#### [What you are asked to do]
Transcribe exactly, and only, the lines from the one containing "C2: none -> 330uF (+3V3, GND)" through the last line of the data.

#### [Data for the task]
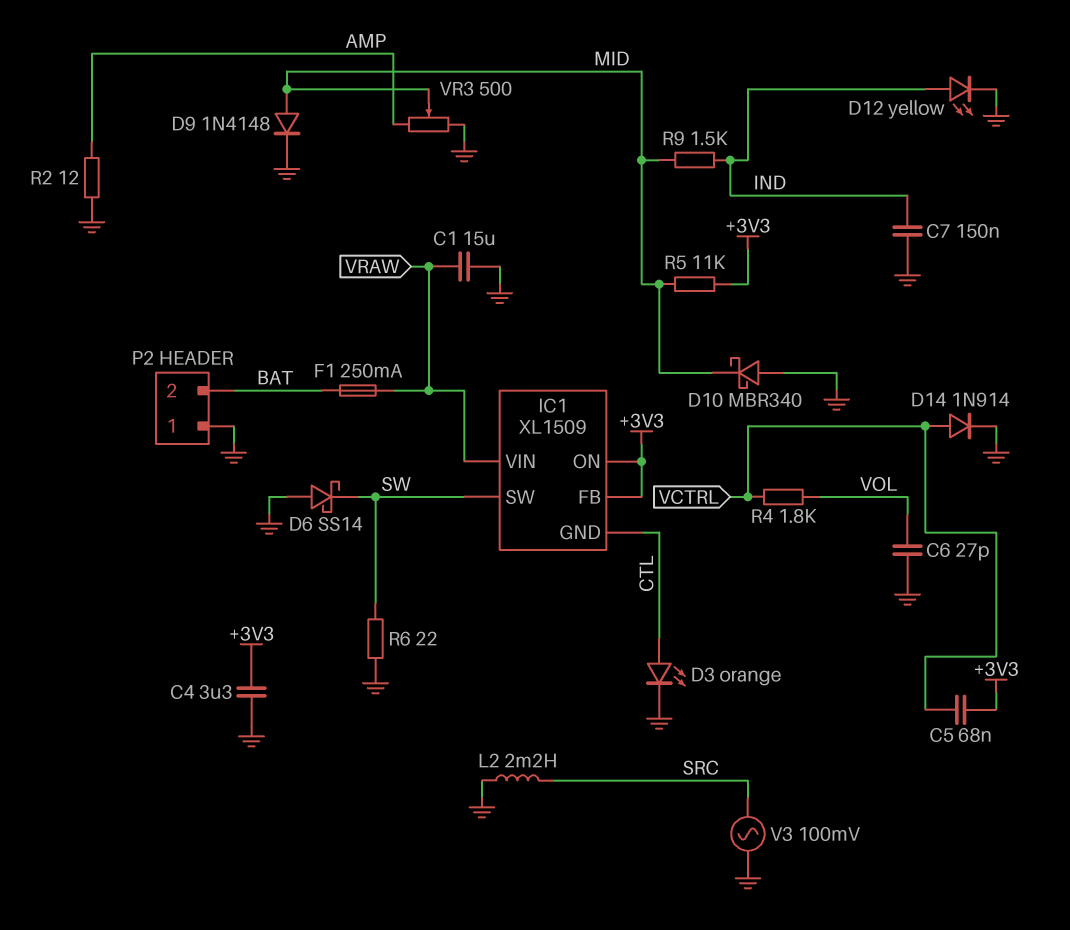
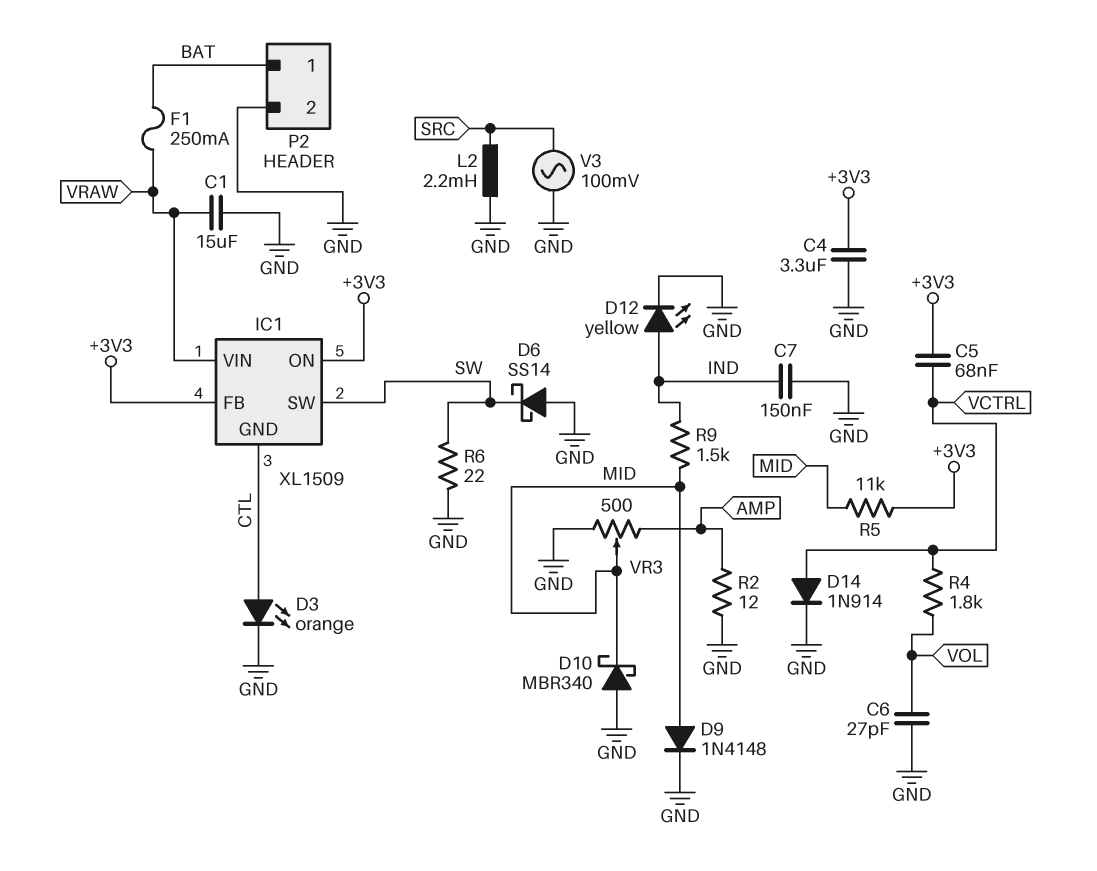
P2 pin 1: GND -> BAT
P2 pin 2: BAT -> GND

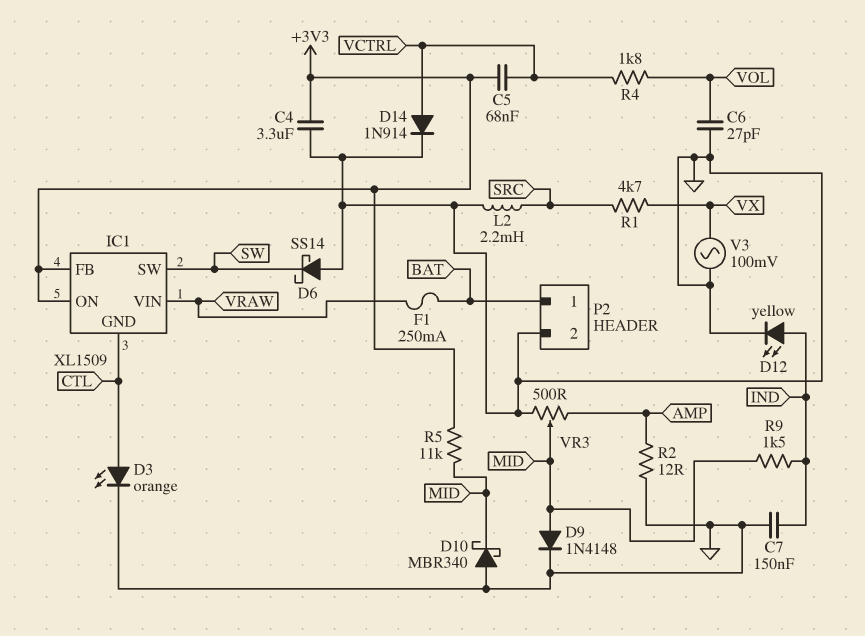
C1: 15uF (GND, VRAW) -> none
R1: none -> 4.7k (SRC, VX)
R6: 22 (GND, SW) -> none
V3: AC 100mV (GND, SRC) -> AC 100mV (GND, VX)

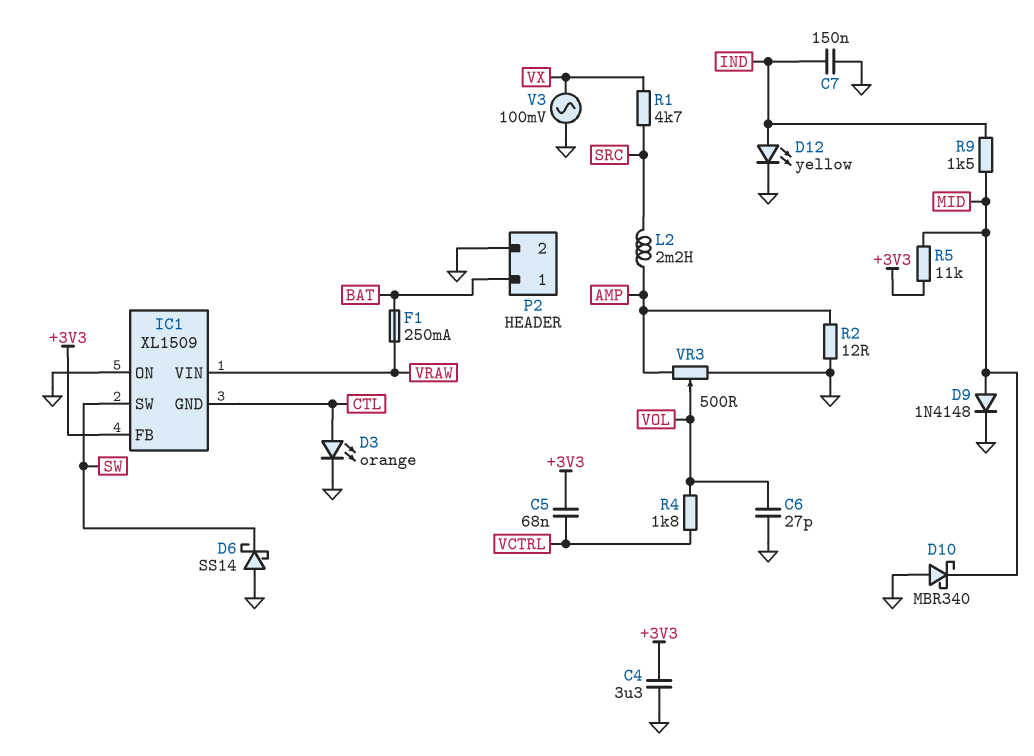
D14: diode 1N914 (A VCTRL, K GND) -> none
IC1 pin ON: +3V3 -> GND
L2: 2.2mH (GND, SRC) -> 2.2mH (AMP, SRC)
VR3: 500 (AMP, GND, wiper MID) -> 500 (AMP, GND, wiper VOL)

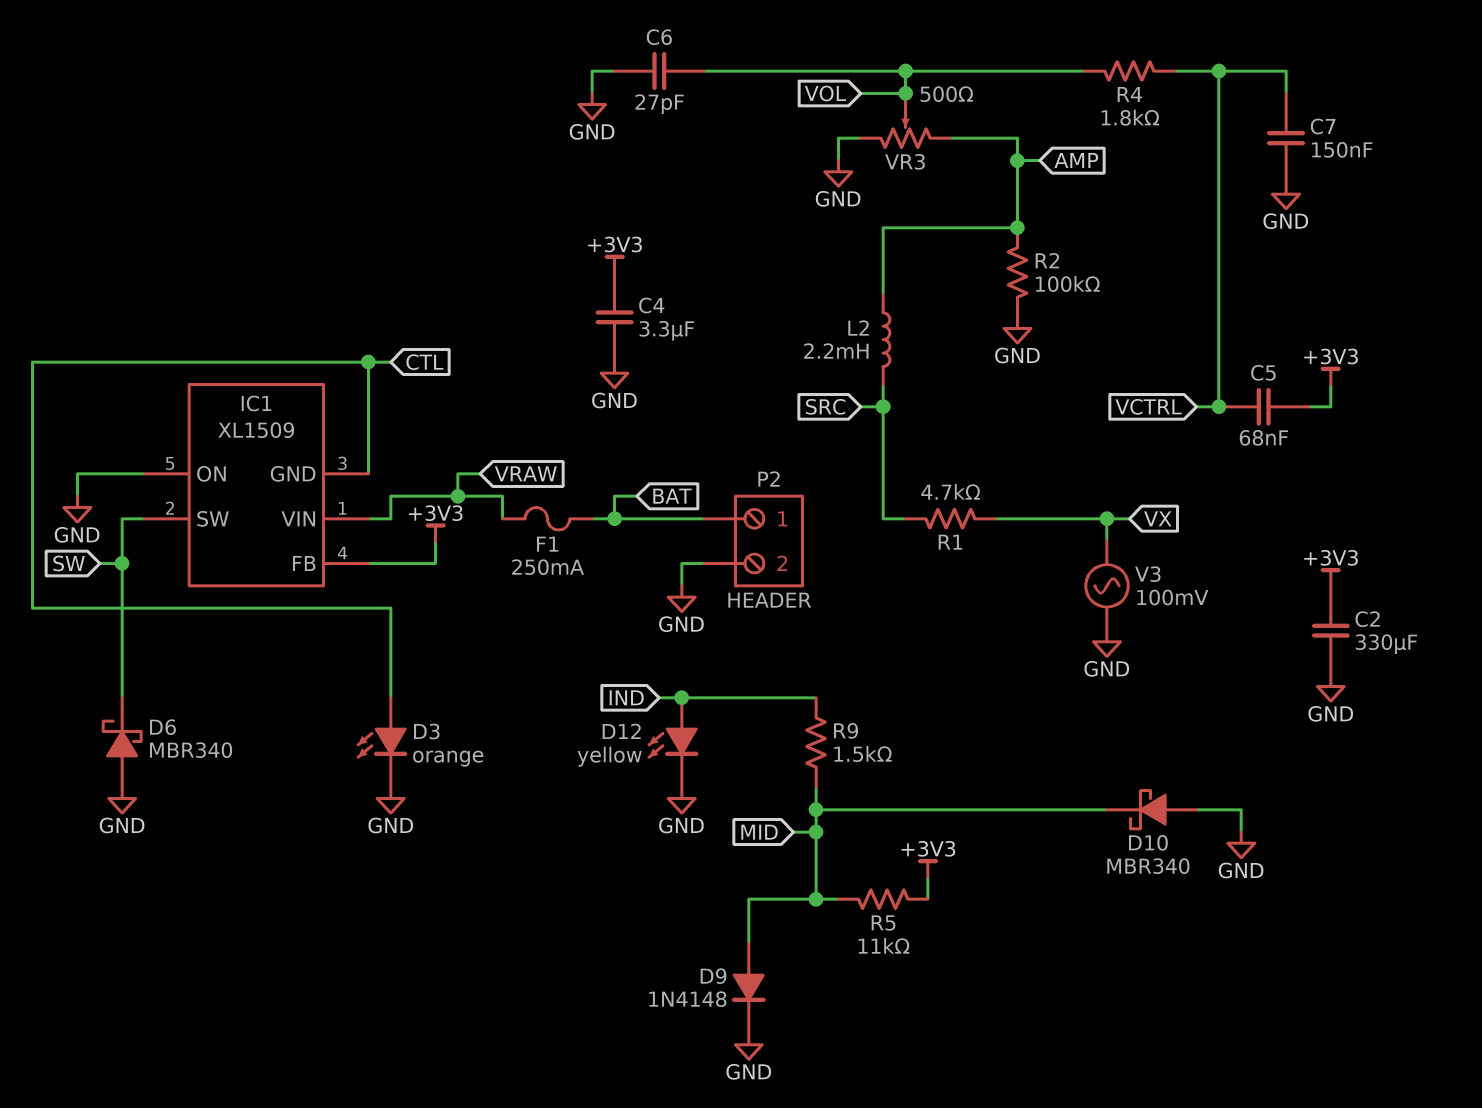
C2: none -> 330uF (+3V3, GND)
C7: 150nF (GND, IND) -> 150nF (GND, VCTRL)
D6: schottky SS14 (A GND, K SW) -> schottky MBR340 (A GND, K SW)
R2: 12 (AMP, GND) -> 100k (AMP, GND)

#### [Response below]
C2: none -> 330uF (+3V3, GND)
C7: 150nF (GND, IND) -> 150nF (GND, VCTRL)
D6: schottky SS14 (A GND, K SW) -> schottky MBR340 (A GND, K SW)
R2: 12 (AMP, GND) -> 100k (AMP, GND)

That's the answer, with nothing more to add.